» **ACTIVITY**
The output should be the listing below, limited to the lines from the one with "gray hexagon: (684, 141) -> (359, 133), moved" through the one with "black triangle: (202, 95)", exact and without pictures.

» **RECORDS SHOWN**
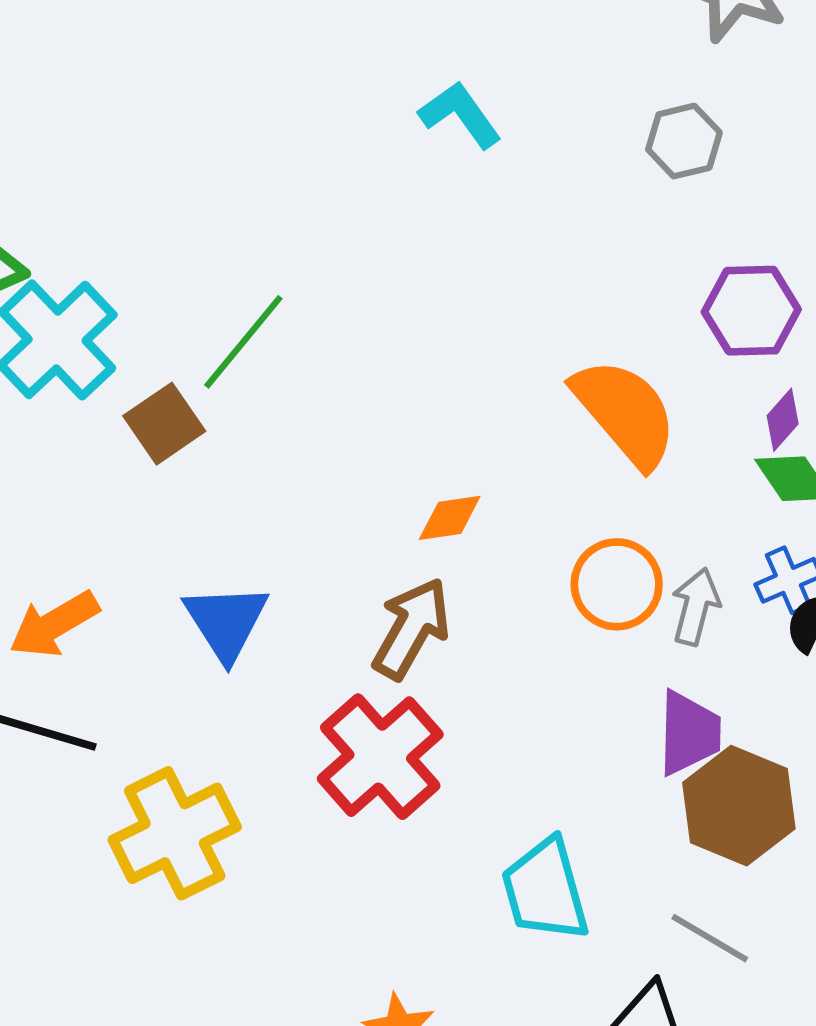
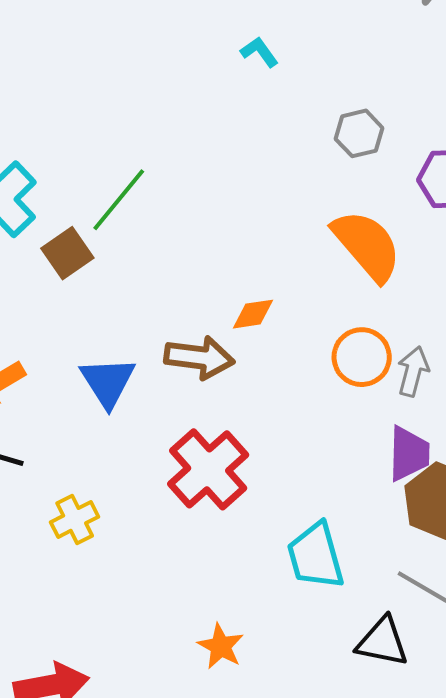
cyan L-shape: (460, 115) -> (259, 52), size x0.7
gray hexagon: (684, 141) -> (359, 133), moved
brown arrow: (411, 628) -> (199, 358), moved, turned 68
yellow cross: (175, 833) -> (75, 519), size x0.6

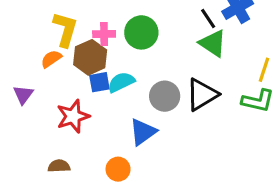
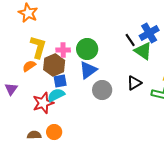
green triangle: (213, 43) -> (143, 51), moved
cyan semicircle: (121, 82) -> (56, 95), moved
black triangle: (202, 95) -> (134, 83), moved, size x0.7
blue triangle: (143, 132) -> (88, 70), moved
orange circle: (118, 169) -> (54, 132), moved

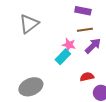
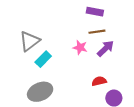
gray triangle: (29, 24) -> (30, 41), moved
cyan rectangle: (63, 57) -> (43, 59), moved

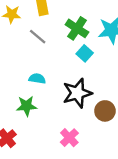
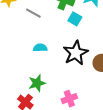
green star: (27, 106) -> (37, 83), moved
pink cross: (69, 138) -> (69, 99), moved, turned 35

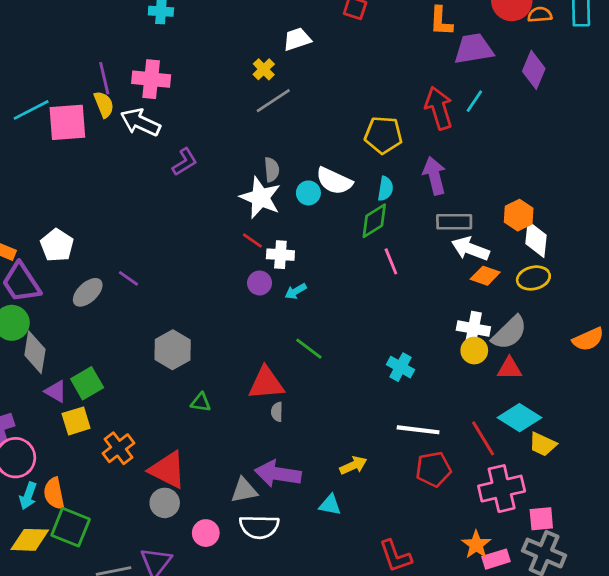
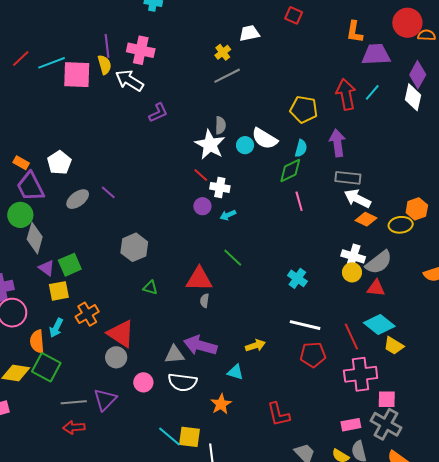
orange hexagon: (519, 215) -> (417, 209), moved
white diamond: (536, 239) -> (413, 97), moved
cyan arrow: (28, 496) -> (56, 328), moved
orange star: (476, 545) -> (221, 404), moved

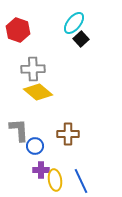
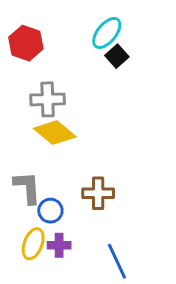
yellow ellipse: (55, 180) -> (33, 244), moved, turned 30

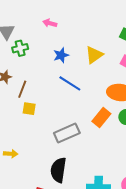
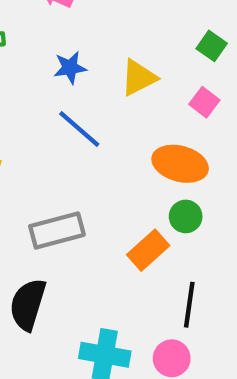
orange rectangle: (101, 118) -> (148, 250), moved

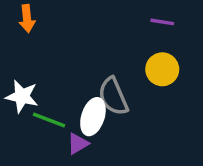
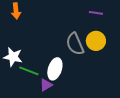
gray semicircle: (113, 96) -> (75, 44), moved

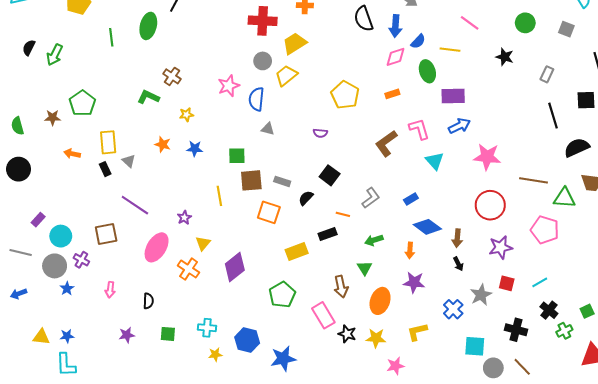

» **RESULT BELOW**
gray hexagon: (684, 141) -> (359, 133), moved
brown arrow: (411, 628) -> (199, 358), moved, turned 68
yellow cross: (175, 833) -> (75, 519), size x0.6

green triangle: (213, 43) -> (143, 51), moved
cyan semicircle: (121, 82) -> (56, 95), moved
black triangle: (202, 95) -> (134, 83), moved, size x0.7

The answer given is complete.